◆ Directive ◆
From the line containing "Mask 'adipose tissue'." through the last line of the entries below, repeat each line word for word and leave out the rest.

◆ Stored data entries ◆
---------------
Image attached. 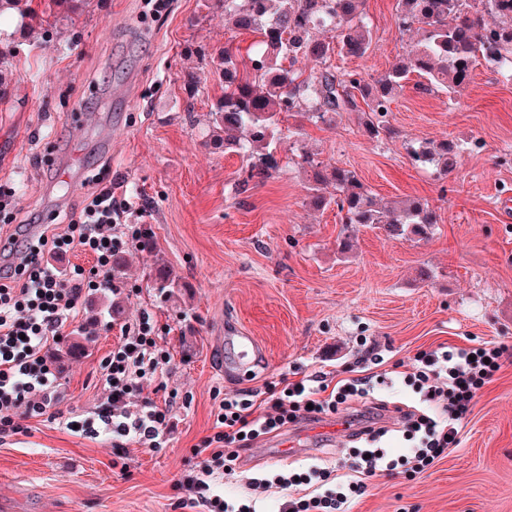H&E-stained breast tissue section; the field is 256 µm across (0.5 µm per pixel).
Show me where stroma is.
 <instances>
[{
    "instance_id": "stroma-1",
    "label": "stroma",
    "mask_w": 512,
    "mask_h": 512,
    "mask_svg": "<svg viewBox=\"0 0 512 512\" xmlns=\"http://www.w3.org/2000/svg\"><path fill=\"white\" fill-rule=\"evenodd\" d=\"M372 31L364 57L333 56L332 70L383 75L411 42L397 30V0H363ZM56 36L27 35L16 16L0 18V39L16 57L0 99V267L9 238L38 236L48 224L76 220L100 184H122L139 202L157 255L129 250L121 293L85 295L70 341L82 326L94 338L65 363L60 397L46 414L0 434V502L13 512H207L189 502L183 477L211 435L225 395L262 390L281 376L321 372L345 378L369 351L410 361L442 345L501 346L502 366L478 391L459 447L417 474L371 478L350 512H512V79L477 66L457 95L407 82L387 116L389 133L370 137L364 116L344 112L329 124L304 123L278 155L308 151L354 171L377 197H418L436 212L428 239H386L380 230L343 227L336 209L307 203L309 172L291 164L240 191L234 153L206 144L212 103L224 92L217 58L225 43L248 49L253 35L224 25L218 0H93ZM454 140L462 151L448 178L415 163L409 143ZM481 142L473 150L472 142ZM350 237L353 249L340 253ZM162 256L190 289L163 299L146 273ZM428 265L433 277L419 282ZM148 310L162 326L171 360L160 386L144 393L181 398L161 448H113L69 421L105 403L101 362L119 339L106 314ZM254 336L264 355L250 375L232 367L234 349L212 350L218 327ZM361 405L304 421L262 440L270 455L245 456L215 494L252 499L276 512L284 491L252 490L250 478L333 467L349 460L348 442L331 432L358 428Z\"/></svg>"
}]
</instances>
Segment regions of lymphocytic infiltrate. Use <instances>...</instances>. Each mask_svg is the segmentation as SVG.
<instances>
[{"instance_id":"lymphocytic-infiltrate-1","label":"lymphocytic infiltrate","mask_w":512,"mask_h":512,"mask_svg":"<svg viewBox=\"0 0 512 512\" xmlns=\"http://www.w3.org/2000/svg\"><path fill=\"white\" fill-rule=\"evenodd\" d=\"M135 211L133 202L117 198L111 187L100 188L92 193L78 222L46 228L36 242L26 243L13 270L0 268L1 432L19 430L18 412L38 417L54 405L59 376L46 350L75 319L83 296L103 287L100 275L110 268L113 254L137 242V228L123 221ZM76 247L93 257L94 266L60 270L56 258ZM503 355L497 346H442L417 353L401 374L403 384L417 397L402 412L401 436L408 443L403 454L392 456L379 448L388 430L371 423L358 433L361 444L350 450L353 463L347 473L314 466L301 473L255 477L252 485L287 490L314 484L312 493L289 497L280 512H348L377 473L423 472L459 445L460 422L471 411L477 391L500 369ZM169 361L149 312L123 324L118 342L102 362L110 398L96 420L79 423V431L110 434L116 448L132 443L161 447L169 407L149 397L134 404L129 398L162 374ZM392 383L387 373L352 377L333 386L319 374L298 381L284 376L265 384L263 392L225 396L214 412V432L203 442L209 457L184 482L208 512H255L251 501H228L210 492L218 478L236 474L242 451L299 421L338 414L354 401L369 402L378 387Z\"/></svg>"}]
</instances>
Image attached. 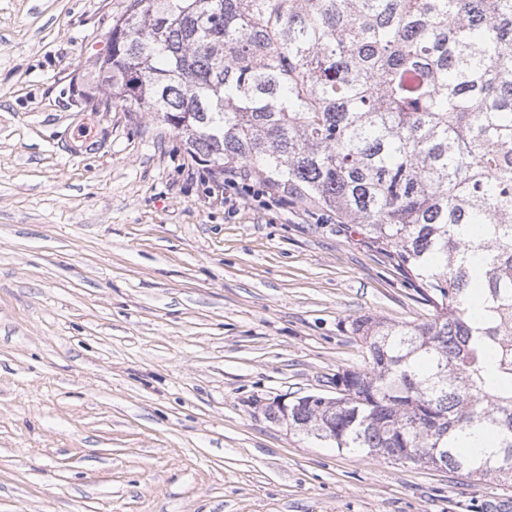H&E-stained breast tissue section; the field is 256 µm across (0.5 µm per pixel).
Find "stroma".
Segmentation results:
<instances>
[{
  "instance_id": "stroma-1",
  "label": "stroma",
  "mask_w": 512,
  "mask_h": 512,
  "mask_svg": "<svg viewBox=\"0 0 512 512\" xmlns=\"http://www.w3.org/2000/svg\"><path fill=\"white\" fill-rule=\"evenodd\" d=\"M127 0H0V512H512V485L270 422L421 322L335 215L225 199L152 112L93 109Z\"/></svg>"
}]
</instances>
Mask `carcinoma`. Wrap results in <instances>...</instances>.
Here are the masks:
<instances>
[{
	"label": "carcinoma",
	"instance_id": "obj_1",
	"mask_svg": "<svg viewBox=\"0 0 512 512\" xmlns=\"http://www.w3.org/2000/svg\"><path fill=\"white\" fill-rule=\"evenodd\" d=\"M99 78L188 154L353 224L430 308L288 427L512 484V0H130Z\"/></svg>",
	"mask_w": 512,
	"mask_h": 512
}]
</instances>
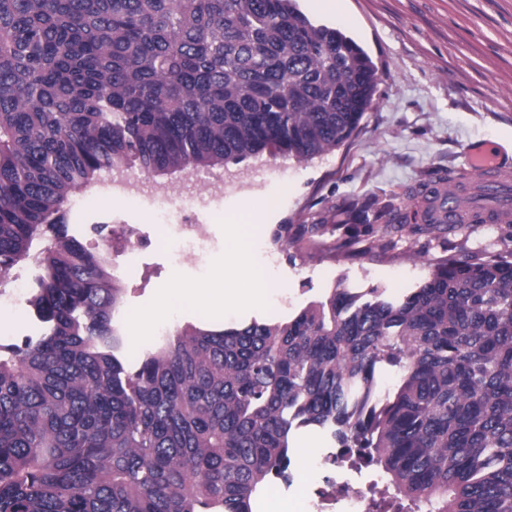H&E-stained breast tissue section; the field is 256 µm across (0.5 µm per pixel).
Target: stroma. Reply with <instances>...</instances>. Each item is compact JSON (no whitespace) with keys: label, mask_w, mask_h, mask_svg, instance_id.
<instances>
[{"label":"stroma","mask_w":512,"mask_h":512,"mask_svg":"<svg viewBox=\"0 0 512 512\" xmlns=\"http://www.w3.org/2000/svg\"><path fill=\"white\" fill-rule=\"evenodd\" d=\"M314 23L340 29L361 46L377 71L375 102L359 131L335 150L307 161L263 155L227 163L205 173L184 170L148 175L136 167L102 171L69 194L61 206L68 232L87 247L108 243L99 225H137L150 246L138 264L110 253L125 294L114 324L122 335L118 357L135 370L163 338L142 331L140 316L175 282H205L226 241L222 217L267 205L263 234L252 260L269 254L279 291L262 306L225 305L224 317H206L180 301L176 326L220 331L257 320L283 322L309 302L341 286L372 288L396 299L417 287L445 258L512 256V225L485 224L471 231L454 224L428 231L415 224L420 186L467 168L468 153L494 148L512 171V0H299ZM143 185V198L109 193L112 182ZM170 197L193 202L160 223L158 210ZM393 203L402 224L385 220L355 224L344 207L352 201ZM200 224L204 256L173 268L160 236L174 238L179 224ZM287 225V243L273 232ZM322 430L296 432L290 469L310 473L318 448L332 445Z\"/></svg>","instance_id":"35a3bbf8"}]
</instances>
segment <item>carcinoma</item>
Wrapping results in <instances>:
<instances>
[{
  "label": "carcinoma",
  "mask_w": 512,
  "mask_h": 512,
  "mask_svg": "<svg viewBox=\"0 0 512 512\" xmlns=\"http://www.w3.org/2000/svg\"><path fill=\"white\" fill-rule=\"evenodd\" d=\"M376 88L370 56L297 0H0V284L54 237L31 299L47 331L0 347V512H253L303 428L383 476L375 512H512V262L185 326L129 372L124 288L60 214L104 169L312 159ZM383 362L401 373L384 395Z\"/></svg>",
  "instance_id": "1"
}]
</instances>
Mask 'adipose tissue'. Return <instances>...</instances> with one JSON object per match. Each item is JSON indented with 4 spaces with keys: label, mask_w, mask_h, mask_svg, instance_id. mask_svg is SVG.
<instances>
[{
    "label": "adipose tissue",
    "mask_w": 512,
    "mask_h": 512,
    "mask_svg": "<svg viewBox=\"0 0 512 512\" xmlns=\"http://www.w3.org/2000/svg\"><path fill=\"white\" fill-rule=\"evenodd\" d=\"M224 224L233 244L218 267L220 278L226 282L225 287L215 288L199 283L183 289L186 296L196 300L209 315L215 317L223 315L225 301L241 305L258 304L265 301L271 289L266 275L250 260L251 246L262 232L261 208L251 207L244 221L236 216L225 217Z\"/></svg>",
    "instance_id": "adipose-tissue-1"
}]
</instances>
---------------
◆ Written response ◆
Mask 'adipose tissue'. Return <instances>...</instances> with one JSON object per match. Each item is JSON indented with 4 spaces with keys: label, mask_w, mask_h, mask_svg, instance_id. mask_svg is SVG.
<instances>
[{
    "label": "adipose tissue",
    "mask_w": 512,
    "mask_h": 512,
    "mask_svg": "<svg viewBox=\"0 0 512 512\" xmlns=\"http://www.w3.org/2000/svg\"><path fill=\"white\" fill-rule=\"evenodd\" d=\"M224 224L233 244L218 267L220 278L226 282L225 287L215 288L199 283L183 289L186 296L196 300L209 315L215 317L223 315L225 301L241 305L258 304L265 301L271 289L266 275L250 260L251 246L262 232L261 208L251 207L244 221L236 216L225 217Z\"/></svg>",
    "instance_id": "adipose-tissue-1"
}]
</instances>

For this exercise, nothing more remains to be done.